● **AIM OF THE TASK**: Reproduce exactly the lines below, starting with the line that contains "D101: zener (A" and ending with the last line of the records, both included, and nothing else.

Collected data entries
==*==

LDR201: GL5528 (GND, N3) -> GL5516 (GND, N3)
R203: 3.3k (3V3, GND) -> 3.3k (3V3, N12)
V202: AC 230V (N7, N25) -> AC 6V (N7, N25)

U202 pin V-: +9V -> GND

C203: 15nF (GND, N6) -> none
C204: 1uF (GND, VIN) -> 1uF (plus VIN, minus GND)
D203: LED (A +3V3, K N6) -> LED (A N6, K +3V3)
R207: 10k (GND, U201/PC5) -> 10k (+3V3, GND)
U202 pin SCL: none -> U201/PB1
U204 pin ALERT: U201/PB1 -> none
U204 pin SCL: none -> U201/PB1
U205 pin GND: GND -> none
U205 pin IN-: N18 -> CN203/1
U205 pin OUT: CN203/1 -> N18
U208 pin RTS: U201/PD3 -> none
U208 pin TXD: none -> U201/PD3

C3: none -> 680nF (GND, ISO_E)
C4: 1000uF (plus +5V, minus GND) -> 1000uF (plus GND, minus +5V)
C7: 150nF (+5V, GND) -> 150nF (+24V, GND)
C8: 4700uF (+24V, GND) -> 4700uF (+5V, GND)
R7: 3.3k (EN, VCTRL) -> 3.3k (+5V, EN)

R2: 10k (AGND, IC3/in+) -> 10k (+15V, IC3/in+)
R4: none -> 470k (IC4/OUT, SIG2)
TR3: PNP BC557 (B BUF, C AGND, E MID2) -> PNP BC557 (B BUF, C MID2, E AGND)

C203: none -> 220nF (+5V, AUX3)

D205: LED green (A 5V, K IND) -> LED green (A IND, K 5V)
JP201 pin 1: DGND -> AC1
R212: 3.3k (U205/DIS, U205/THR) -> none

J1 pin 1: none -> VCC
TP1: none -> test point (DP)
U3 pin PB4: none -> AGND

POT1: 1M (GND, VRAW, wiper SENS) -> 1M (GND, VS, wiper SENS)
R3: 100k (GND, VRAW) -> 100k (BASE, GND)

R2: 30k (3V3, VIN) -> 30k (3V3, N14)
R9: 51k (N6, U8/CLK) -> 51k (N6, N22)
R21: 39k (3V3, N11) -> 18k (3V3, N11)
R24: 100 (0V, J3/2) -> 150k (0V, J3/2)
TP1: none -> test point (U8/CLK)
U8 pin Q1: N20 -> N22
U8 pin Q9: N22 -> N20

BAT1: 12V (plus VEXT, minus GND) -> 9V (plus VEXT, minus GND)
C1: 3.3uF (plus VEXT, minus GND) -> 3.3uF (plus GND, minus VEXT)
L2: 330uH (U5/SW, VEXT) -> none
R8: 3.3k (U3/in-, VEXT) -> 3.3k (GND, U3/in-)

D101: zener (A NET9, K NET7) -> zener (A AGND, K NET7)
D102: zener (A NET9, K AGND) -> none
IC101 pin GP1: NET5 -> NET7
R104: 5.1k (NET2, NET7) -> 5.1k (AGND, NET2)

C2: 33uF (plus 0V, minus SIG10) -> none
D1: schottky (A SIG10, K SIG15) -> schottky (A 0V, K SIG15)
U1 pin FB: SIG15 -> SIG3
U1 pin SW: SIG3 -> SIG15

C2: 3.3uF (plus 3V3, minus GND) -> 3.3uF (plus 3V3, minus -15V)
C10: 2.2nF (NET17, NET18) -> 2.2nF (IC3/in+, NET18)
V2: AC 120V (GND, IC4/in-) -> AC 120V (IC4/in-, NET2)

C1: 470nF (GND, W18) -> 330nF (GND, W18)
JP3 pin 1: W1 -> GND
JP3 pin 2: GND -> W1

==*==

● **OUTPUT**:
D101: zener (A NET9, K NET7) -> zener (A AGND, K NET7)
D102: zener (A NET9, K AGND) -> none
IC101 pin GP1: NET5 -> NET7
R104: 5.1k (NET2, NET7) -> 5.1k (AGND, NET2)

C2: 33uF (plus 0V, minus SIG10) -> none
D1: schottky (A SIG10, K SIG15) -> schottky (A 0V, K SIG15)
U1 pin FB: SIG15 -> SIG3
U1 pin SW: SIG3 -> SIG15

C2: 3.3uF (plus 3V3, minus GND) -> 3.3uF (plus 3V3, minus -15V)
C10: 2.2nF (NET17, NET18) -> 2.2nF (IC3/in+, NET18)
V2: AC 120V (GND, IC4/in-) -> AC 120V (IC4/in-, NET2)

C1: 470nF (GND, W18) -> 330nF (GND, W18)
JP3 pin 1: W1 -> GND
JP3 pin 2: GND -> W1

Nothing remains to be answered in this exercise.